Start of MATERIAL FOR THE TASK
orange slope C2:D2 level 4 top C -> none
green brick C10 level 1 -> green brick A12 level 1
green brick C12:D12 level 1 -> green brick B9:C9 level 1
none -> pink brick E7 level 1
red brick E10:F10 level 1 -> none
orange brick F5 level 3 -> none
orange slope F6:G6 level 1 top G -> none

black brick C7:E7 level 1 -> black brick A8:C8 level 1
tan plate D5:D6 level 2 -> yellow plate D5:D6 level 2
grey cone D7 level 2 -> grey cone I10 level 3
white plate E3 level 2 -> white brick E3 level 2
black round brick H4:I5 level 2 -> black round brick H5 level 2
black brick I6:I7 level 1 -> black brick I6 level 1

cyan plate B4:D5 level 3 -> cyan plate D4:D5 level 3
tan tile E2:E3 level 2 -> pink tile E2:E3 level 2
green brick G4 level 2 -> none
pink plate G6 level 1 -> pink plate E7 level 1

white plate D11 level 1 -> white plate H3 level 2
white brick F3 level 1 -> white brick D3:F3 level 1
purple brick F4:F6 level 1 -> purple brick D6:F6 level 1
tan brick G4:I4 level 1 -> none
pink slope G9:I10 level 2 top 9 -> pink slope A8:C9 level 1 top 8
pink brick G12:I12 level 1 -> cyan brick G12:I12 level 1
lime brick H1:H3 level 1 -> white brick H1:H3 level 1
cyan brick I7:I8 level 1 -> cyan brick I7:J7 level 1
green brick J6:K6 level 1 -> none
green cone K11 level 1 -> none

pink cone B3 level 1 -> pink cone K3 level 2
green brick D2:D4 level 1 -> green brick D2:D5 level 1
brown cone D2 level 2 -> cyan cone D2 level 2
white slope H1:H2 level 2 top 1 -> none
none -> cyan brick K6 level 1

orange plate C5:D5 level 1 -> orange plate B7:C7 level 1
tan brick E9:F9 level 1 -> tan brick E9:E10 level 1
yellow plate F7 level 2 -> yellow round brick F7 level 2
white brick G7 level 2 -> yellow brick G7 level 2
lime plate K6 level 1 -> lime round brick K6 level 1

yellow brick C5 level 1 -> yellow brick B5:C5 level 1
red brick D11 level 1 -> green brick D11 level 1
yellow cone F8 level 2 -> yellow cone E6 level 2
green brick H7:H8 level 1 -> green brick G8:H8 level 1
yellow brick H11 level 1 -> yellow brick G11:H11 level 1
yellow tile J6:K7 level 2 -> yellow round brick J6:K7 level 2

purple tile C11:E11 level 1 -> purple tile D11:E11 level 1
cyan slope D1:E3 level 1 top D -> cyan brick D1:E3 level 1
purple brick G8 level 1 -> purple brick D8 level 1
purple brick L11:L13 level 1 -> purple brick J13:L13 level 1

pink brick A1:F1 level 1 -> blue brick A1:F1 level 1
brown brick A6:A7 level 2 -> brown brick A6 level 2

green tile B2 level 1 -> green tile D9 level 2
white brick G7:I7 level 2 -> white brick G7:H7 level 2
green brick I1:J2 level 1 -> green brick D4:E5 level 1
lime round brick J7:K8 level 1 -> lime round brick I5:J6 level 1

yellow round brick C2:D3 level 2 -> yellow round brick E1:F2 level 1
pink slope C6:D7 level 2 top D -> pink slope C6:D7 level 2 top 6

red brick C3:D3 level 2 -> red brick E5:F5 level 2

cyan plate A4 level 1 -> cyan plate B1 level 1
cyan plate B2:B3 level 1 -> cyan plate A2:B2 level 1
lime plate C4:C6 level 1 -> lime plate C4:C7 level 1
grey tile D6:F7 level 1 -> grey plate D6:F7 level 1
End of MATERIAL FOR THE TASK
* REQUIREMENT: Exactly as written, please reproduce the lines from the first line of the data to the line containing "cyan plate B4:D5", inclusive, and nothing else.

* WORKED SOLUTION:
orange slope C2:D2 level 4 top C -> none
green brick C10 level 1 -> green brick A12 level 1
green brick C12:D12 level 1 -> green brick B9:C9 level 1
none -> pink brick E7 level 1
red brick E10:F10 level 1 -> none
orange brick F5 level 3 -> none
orange slope F6:G6 level 1 top G -> none

black brick C7:E7 level 1 -> black brick A8:C8 level 1
tan plate D5:D6 level 2 -> yellow plate D5:D6 level 2
grey cone D7 level 2 -> grey cone I10 level 3
white plate E3 level 2 -> white brick E3 level 2
black round brick H4:I5 level 2 -> black round brick H5 level 2
black brick I6:I7 level 1 -> black brick I6 level 1

cyan plate B4:D5 level 3 -> cyan plate D4:D5 level 3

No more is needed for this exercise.